_Brief_
Print the listing below word for word, but drop any pictures it contains.

BEGIN Exercise inputs

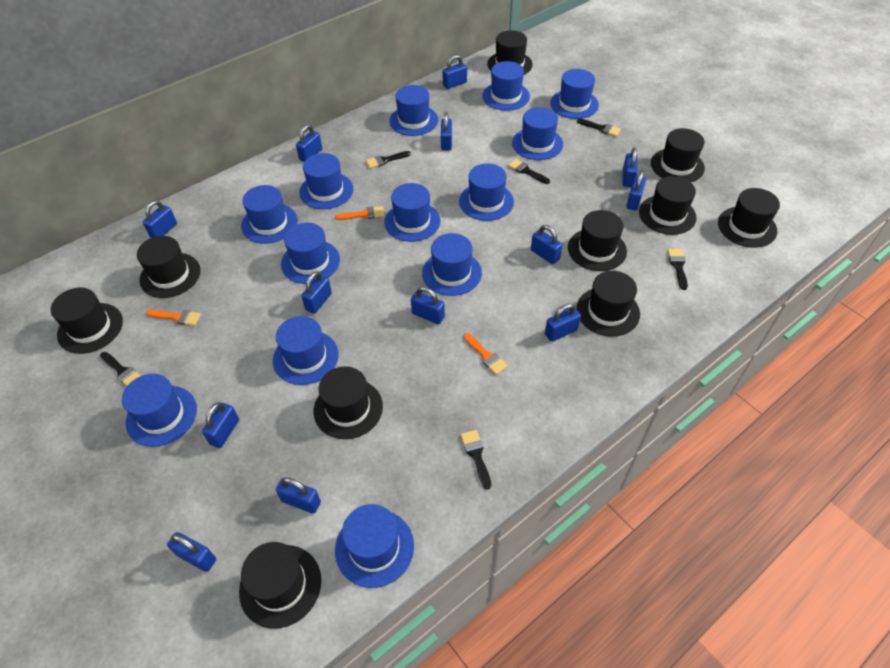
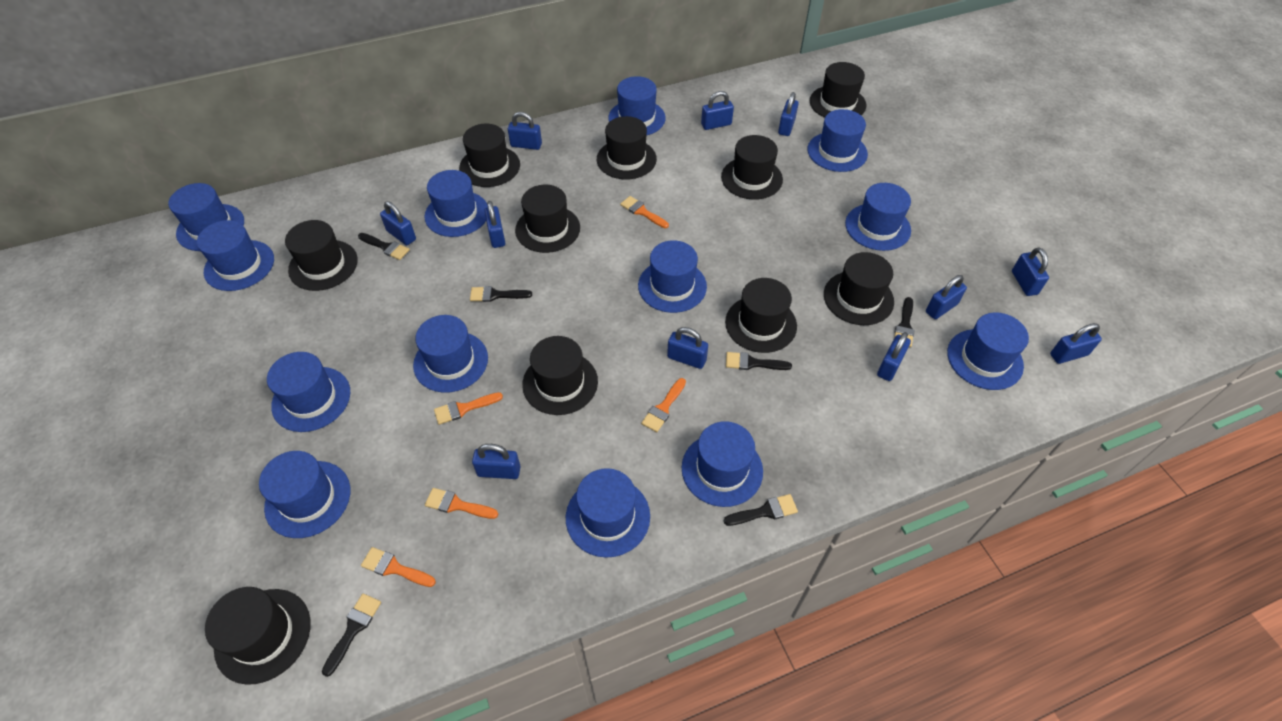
blue padlock: 13 -> 11
orange brush: 3 -> 5

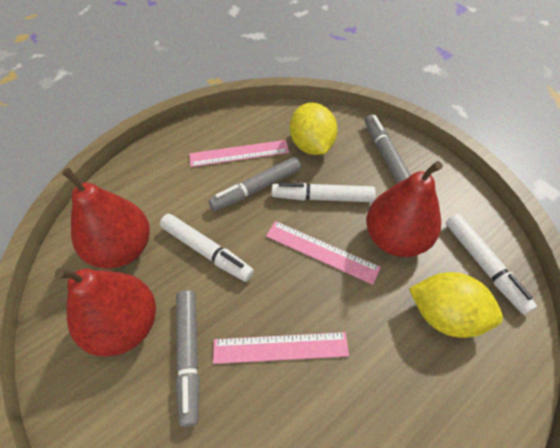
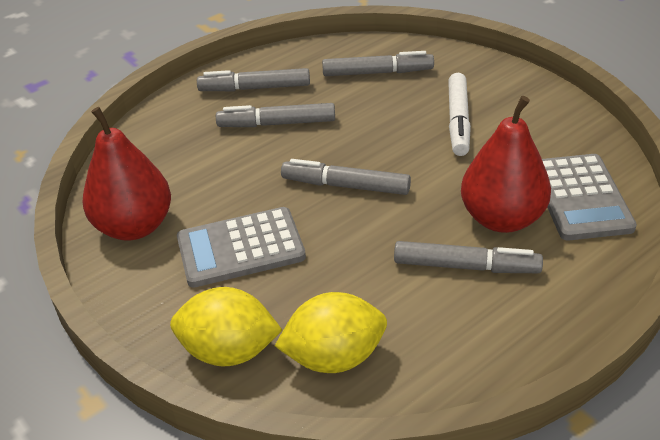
grey calculator: 0 -> 2
grey marker: 3 -> 5
pink ruler: 3 -> 0
red pear: 3 -> 2
white marker: 3 -> 1

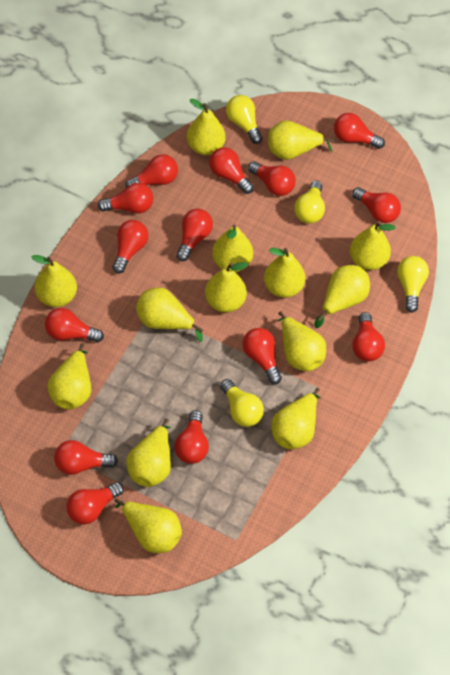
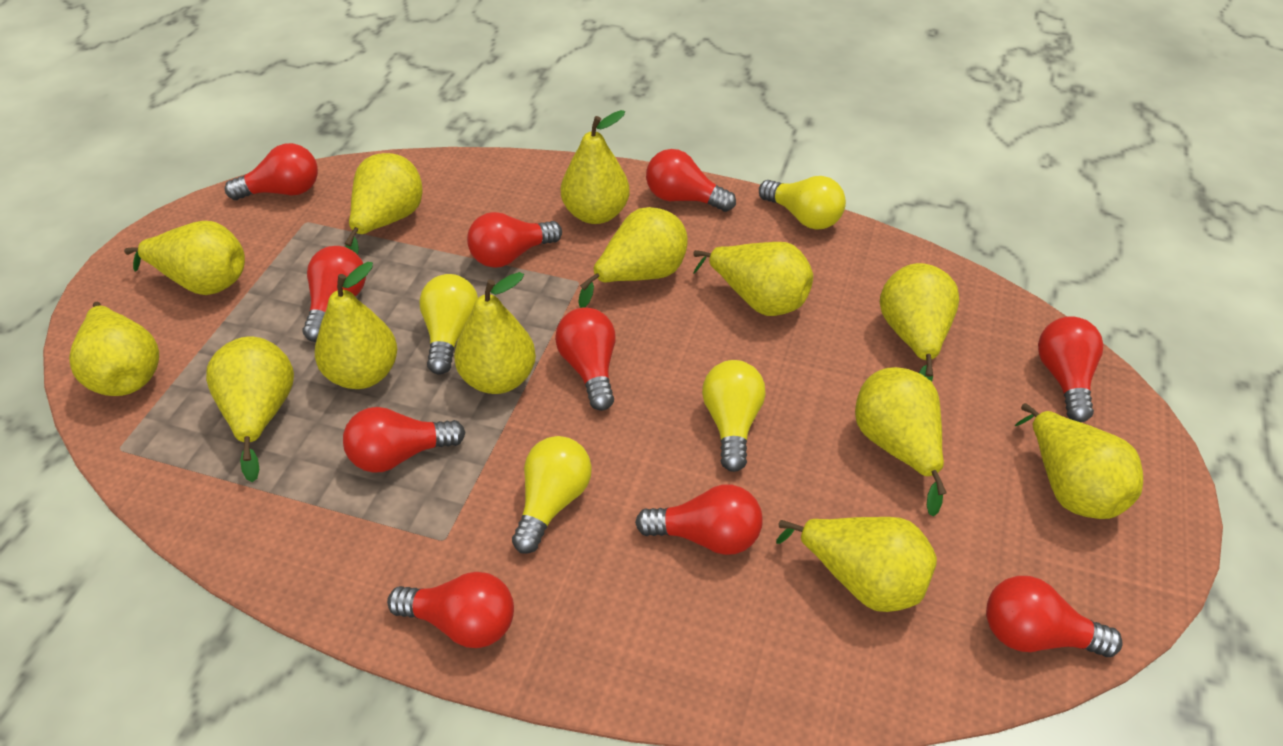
red light bulb: 14 -> 10
yellow pear: 14 -> 13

END Exercise inputs

_Completed exercise_
blue padlock: 13 -> 11
orange brush: 3 -> 5

grey calculator: 0 -> 2
grey marker: 3 -> 5
pink ruler: 3 -> 0
red pear: 3 -> 2
white marker: 3 -> 1

red light bulb: 14 -> 10
yellow pear: 14 -> 13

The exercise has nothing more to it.